Give back the whole listing verbatim, printing none of its pictures.
----
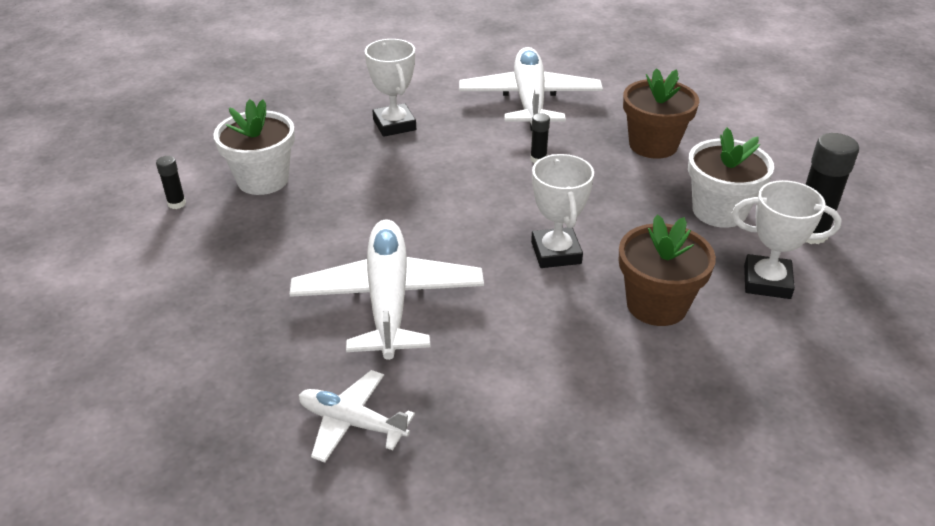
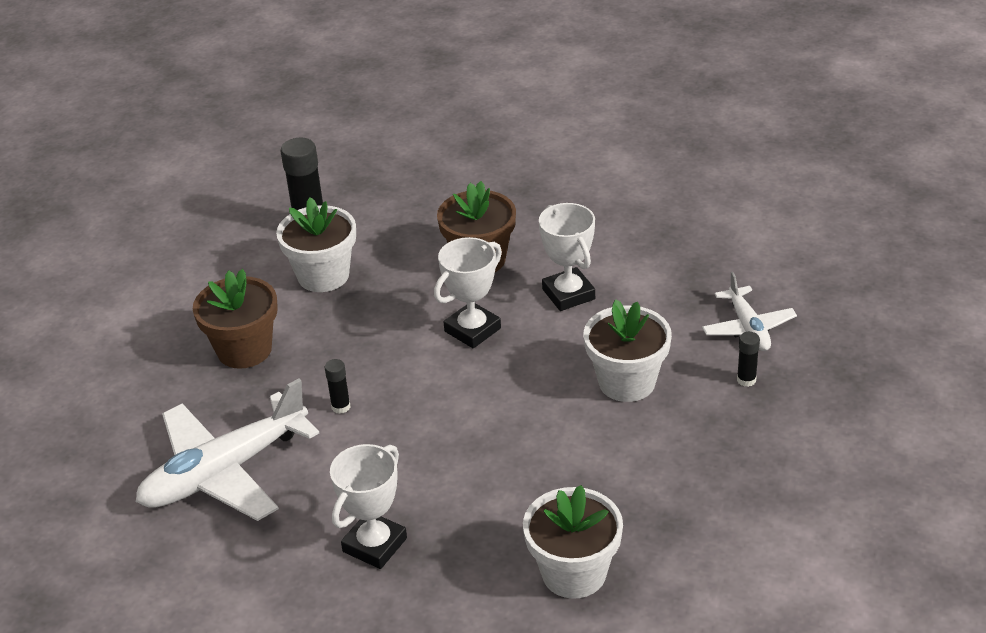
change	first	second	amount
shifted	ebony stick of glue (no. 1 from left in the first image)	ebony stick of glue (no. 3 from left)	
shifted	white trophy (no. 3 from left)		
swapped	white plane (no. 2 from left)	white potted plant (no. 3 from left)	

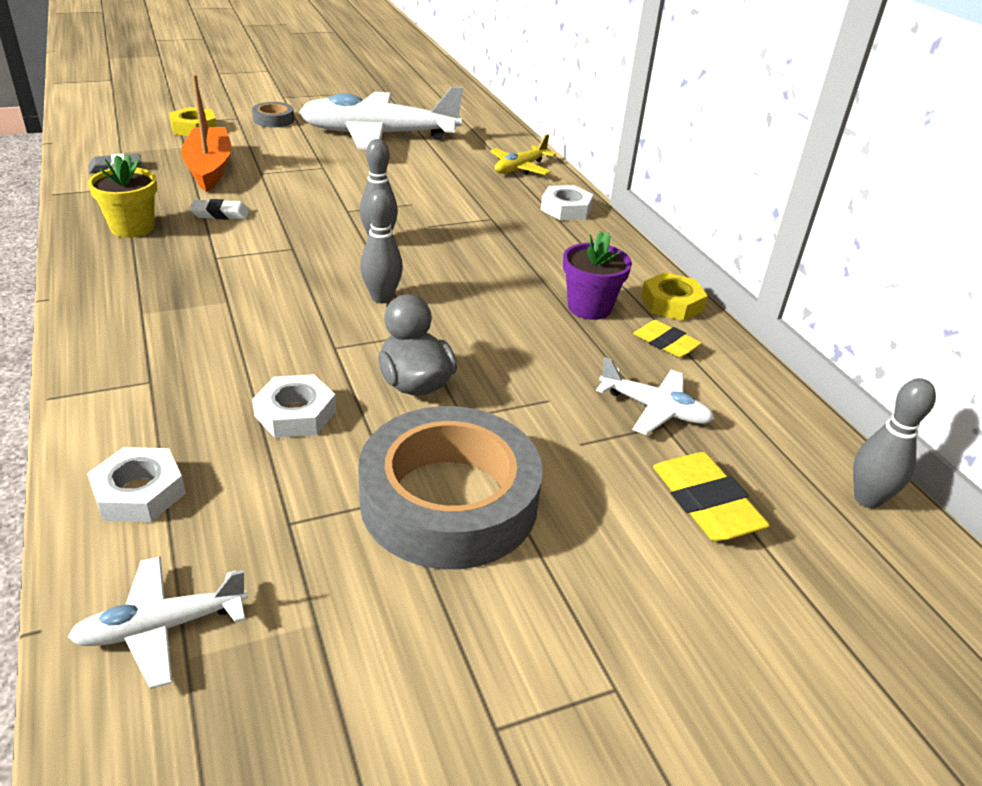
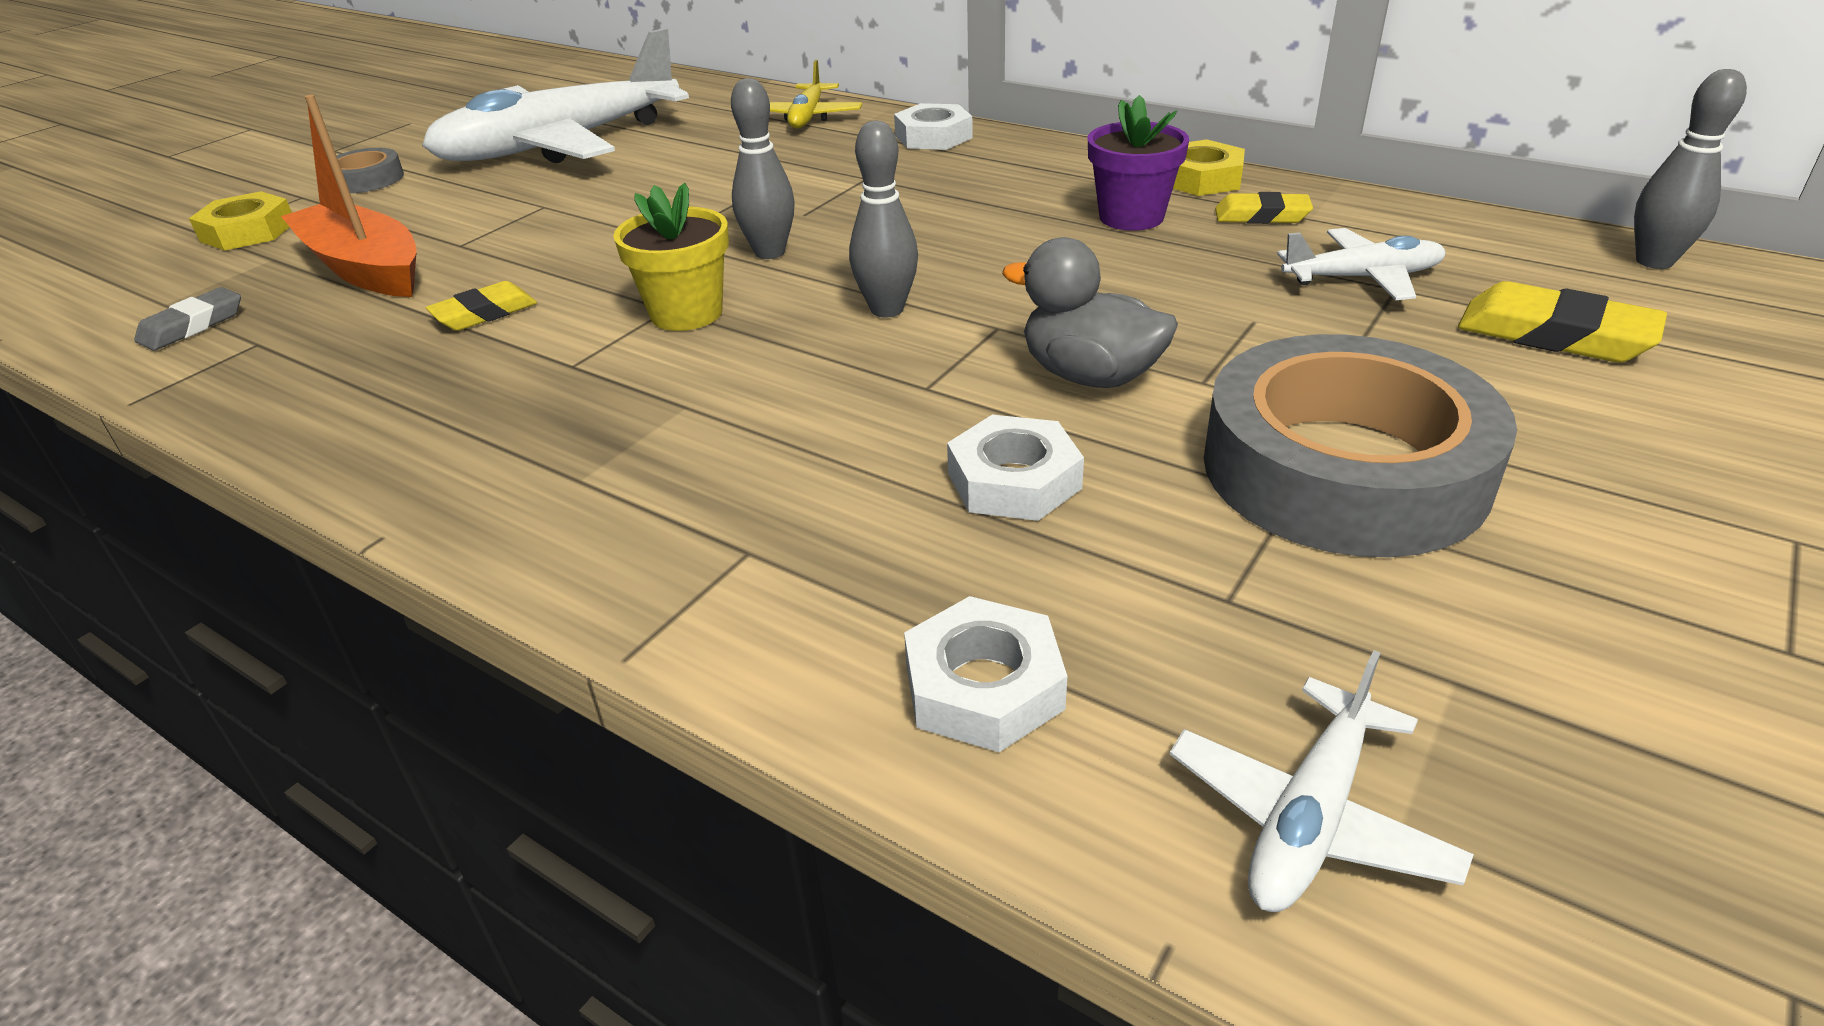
change	first	second	amount
shifted	golden potted plant		
repainted	white eraser	golden eraser (no. 1 from left)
----
▸ OUTPUT:
change	first	second	amount
shifted	ebony stick of glue (no. 1 from left in the first image)	ebony stick of glue (no. 3 from left)	
shifted	white trophy (no. 3 from left)		
swapped	white plane (no. 2 from left)	white potted plant (no. 3 from left)	

change	first	second	amount
shifted	golden potted plant		
repainted	white eraser	golden eraser (no. 1 from left)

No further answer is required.